- TASK TO COMPLETE -
The data that follows must be transcribed in full and exactly, minus the pictures.

- MATERIALS PROVIDED -
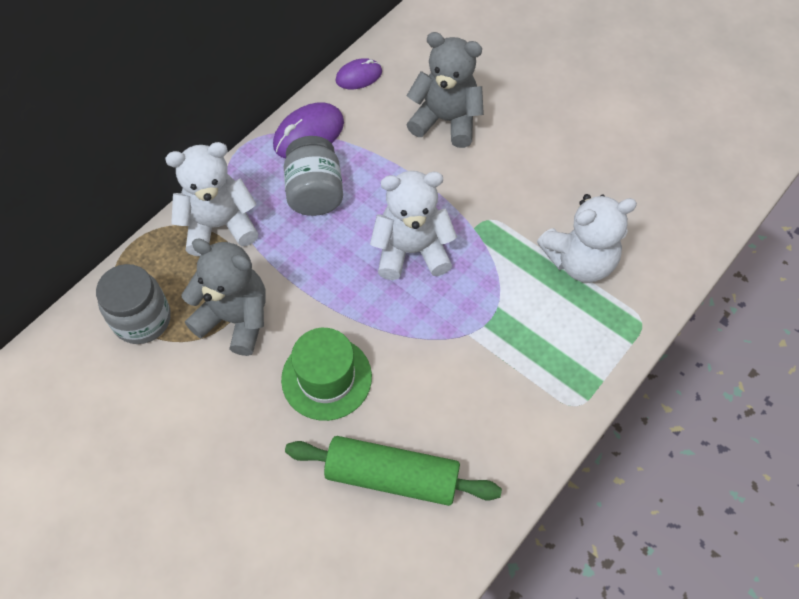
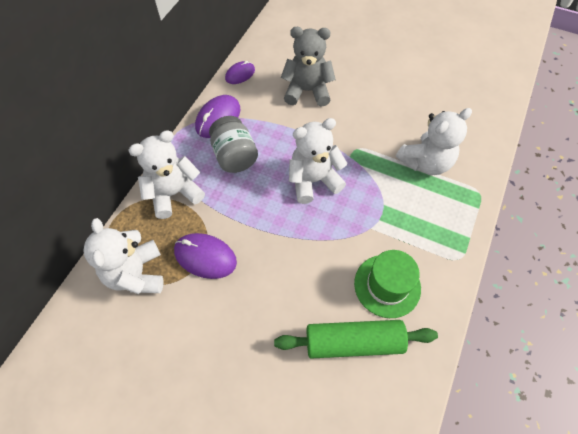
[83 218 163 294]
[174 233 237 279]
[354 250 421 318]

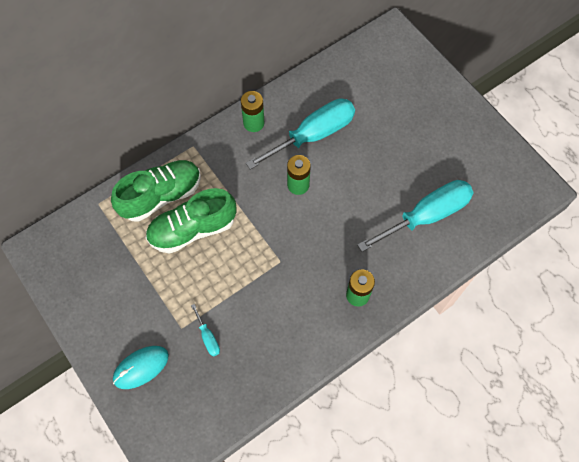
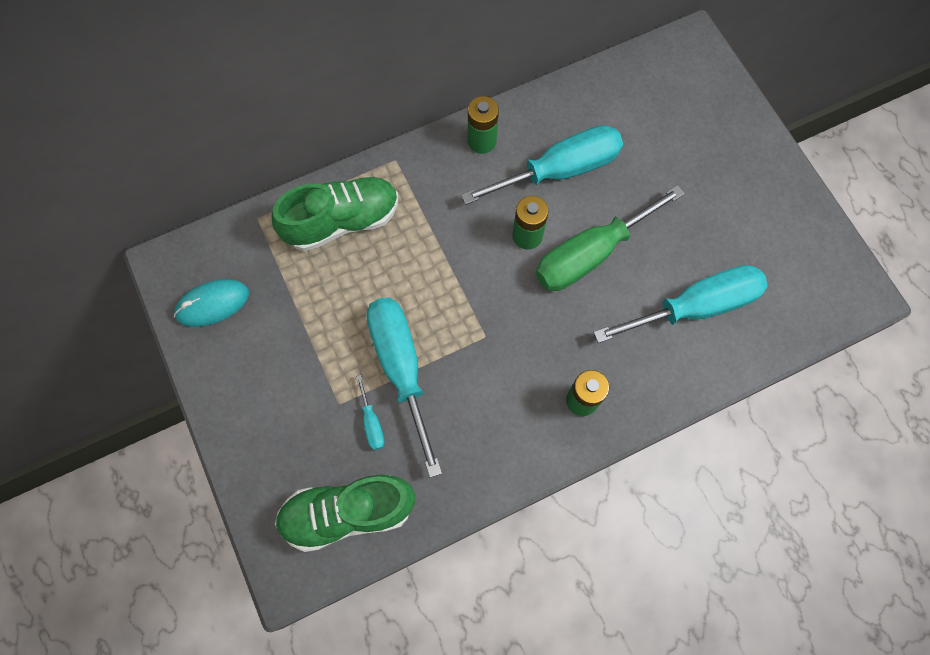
[174 279 249 327]
[275 475 415 552]
[366 297 442 478]
[536 185 685 291]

- SOLUTION TO THIS TASK -
[83 218 163 294]
[174 233 237 279]
[354 250 421 318]

[174 279 249 327]
[275 475 415 552]
[366 297 442 478]
[536 185 685 291]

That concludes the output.